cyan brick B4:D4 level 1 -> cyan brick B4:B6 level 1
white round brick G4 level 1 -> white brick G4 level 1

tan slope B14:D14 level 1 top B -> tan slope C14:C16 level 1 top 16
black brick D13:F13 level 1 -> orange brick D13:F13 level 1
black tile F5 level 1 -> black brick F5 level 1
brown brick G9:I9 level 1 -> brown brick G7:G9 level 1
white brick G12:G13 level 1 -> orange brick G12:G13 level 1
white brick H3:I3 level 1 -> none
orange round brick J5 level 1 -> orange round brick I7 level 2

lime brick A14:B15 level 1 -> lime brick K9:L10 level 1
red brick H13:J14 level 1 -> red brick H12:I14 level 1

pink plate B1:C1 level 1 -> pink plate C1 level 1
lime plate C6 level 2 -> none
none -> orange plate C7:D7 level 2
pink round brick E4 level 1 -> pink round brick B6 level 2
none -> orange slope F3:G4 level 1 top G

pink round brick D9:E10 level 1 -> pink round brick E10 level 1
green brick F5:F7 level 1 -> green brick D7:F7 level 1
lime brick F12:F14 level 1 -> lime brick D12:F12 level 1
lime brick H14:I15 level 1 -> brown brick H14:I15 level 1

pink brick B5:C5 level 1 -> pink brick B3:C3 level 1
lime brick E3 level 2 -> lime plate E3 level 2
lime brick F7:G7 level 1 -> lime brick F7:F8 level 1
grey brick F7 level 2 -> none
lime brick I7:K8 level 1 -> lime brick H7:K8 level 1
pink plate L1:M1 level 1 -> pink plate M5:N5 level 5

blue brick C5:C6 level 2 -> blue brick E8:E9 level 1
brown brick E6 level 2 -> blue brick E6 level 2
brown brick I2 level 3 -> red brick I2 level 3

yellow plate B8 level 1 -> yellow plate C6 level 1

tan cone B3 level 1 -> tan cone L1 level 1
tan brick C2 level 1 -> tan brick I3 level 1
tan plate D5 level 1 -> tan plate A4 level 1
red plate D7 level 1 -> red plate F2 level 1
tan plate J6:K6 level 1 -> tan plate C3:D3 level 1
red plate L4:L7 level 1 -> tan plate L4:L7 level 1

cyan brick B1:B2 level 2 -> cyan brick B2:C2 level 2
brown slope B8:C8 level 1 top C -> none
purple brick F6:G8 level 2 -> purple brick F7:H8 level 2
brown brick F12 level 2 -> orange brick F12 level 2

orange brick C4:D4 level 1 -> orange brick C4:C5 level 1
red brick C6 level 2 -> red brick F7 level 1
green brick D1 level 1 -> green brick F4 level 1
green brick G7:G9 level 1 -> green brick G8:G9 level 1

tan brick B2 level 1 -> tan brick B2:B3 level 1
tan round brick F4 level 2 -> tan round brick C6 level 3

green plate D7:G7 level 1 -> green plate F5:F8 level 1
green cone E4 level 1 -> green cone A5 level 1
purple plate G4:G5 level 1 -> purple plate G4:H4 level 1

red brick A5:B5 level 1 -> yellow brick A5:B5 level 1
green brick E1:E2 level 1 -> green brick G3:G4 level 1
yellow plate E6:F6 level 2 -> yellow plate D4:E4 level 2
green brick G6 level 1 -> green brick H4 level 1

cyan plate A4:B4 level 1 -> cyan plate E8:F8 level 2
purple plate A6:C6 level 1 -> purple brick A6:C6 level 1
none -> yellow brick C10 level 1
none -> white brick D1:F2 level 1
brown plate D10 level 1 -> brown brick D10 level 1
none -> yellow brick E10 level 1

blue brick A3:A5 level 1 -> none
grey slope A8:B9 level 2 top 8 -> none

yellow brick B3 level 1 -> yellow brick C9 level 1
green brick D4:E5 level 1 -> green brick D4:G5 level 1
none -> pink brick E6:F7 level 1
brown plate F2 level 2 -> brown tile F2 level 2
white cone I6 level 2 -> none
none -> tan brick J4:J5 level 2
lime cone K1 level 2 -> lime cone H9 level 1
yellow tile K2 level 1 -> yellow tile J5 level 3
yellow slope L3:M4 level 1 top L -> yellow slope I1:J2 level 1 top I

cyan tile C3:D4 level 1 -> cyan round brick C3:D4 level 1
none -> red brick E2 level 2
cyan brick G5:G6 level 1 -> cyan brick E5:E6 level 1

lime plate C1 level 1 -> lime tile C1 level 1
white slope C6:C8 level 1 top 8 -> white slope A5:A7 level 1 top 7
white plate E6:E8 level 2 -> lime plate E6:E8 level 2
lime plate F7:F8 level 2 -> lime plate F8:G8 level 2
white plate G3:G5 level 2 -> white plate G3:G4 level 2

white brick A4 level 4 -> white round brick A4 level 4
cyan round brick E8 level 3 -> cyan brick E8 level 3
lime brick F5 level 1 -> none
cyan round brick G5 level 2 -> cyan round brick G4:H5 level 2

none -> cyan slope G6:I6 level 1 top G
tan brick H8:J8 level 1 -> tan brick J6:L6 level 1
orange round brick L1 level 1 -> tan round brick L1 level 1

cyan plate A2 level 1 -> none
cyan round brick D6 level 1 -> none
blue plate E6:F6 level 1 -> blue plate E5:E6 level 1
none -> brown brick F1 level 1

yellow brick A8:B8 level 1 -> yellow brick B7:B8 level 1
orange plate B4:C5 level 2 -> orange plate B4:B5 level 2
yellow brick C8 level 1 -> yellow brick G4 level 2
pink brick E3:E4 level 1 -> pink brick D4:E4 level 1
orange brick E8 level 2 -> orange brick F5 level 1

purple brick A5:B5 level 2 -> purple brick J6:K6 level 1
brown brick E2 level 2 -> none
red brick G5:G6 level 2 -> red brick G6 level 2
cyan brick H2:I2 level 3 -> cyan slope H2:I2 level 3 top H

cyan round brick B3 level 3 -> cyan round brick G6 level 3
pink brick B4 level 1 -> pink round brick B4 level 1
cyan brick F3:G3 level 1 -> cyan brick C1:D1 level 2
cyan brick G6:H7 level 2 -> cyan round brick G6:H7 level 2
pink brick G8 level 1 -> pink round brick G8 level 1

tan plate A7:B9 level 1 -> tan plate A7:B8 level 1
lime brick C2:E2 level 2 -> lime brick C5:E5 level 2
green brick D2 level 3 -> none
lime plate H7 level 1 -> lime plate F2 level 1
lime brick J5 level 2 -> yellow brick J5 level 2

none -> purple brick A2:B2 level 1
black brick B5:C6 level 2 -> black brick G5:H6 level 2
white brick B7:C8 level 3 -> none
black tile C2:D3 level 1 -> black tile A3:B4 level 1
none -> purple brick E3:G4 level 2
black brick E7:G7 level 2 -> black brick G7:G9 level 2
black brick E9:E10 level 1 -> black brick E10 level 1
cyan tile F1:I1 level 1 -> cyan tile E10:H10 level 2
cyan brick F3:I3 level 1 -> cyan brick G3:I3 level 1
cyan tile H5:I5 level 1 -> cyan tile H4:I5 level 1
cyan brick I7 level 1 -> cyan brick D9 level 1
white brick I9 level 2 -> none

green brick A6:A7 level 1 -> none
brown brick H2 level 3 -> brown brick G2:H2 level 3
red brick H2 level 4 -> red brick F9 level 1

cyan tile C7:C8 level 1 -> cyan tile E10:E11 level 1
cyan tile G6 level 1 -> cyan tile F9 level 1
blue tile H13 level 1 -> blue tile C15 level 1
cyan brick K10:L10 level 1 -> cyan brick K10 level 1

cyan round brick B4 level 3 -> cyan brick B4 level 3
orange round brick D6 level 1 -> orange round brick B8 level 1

---------------

**Problem requirements:** Only the lines above starting with the one with "brown brick I2" and going through the one with "purple plate G4:G5" are to be copied, word for word and with both ends kept.

**Your solution:**
brown brick I2 level 3 -> red brick I2 level 3

yellow plate B8 level 1 -> yellow plate C6 level 1

tan cone B3 level 1 -> tan cone L1 level 1
tan brick C2 level 1 -> tan brick I3 level 1
tan plate D5 level 1 -> tan plate A4 level 1
red plate D7 level 1 -> red plate F2 level 1
tan plate J6:K6 level 1 -> tan plate C3:D3 level 1
red plate L4:L7 level 1 -> tan plate L4:L7 level 1

cyan brick B1:B2 level 2 -> cyan brick B2:C2 level 2
brown slope B8:C8 level 1 top C -> none
purple brick F6:G8 level 2 -> purple brick F7:H8 level 2
brown brick F12 level 2 -> orange brick F12 level 2

orange brick C4:D4 level 1 -> orange brick C4:C5 level 1
red brick C6 level 2 -> red brick F7 level 1
green brick D1 level 1 -> green brick F4 level 1
green brick G7:G9 level 1 -> green brick G8:G9 level 1

tan brick B2 level 1 -> tan brick B2:B3 level 1
tan round brick F4 level 2 -> tan round brick C6 level 3

green plate D7:G7 level 1 -> green plate F5:F8 level 1
green cone E4 level 1 -> green cone A5 level 1
purple plate G4:G5 level 1 -> purple plate G4:H4 level 1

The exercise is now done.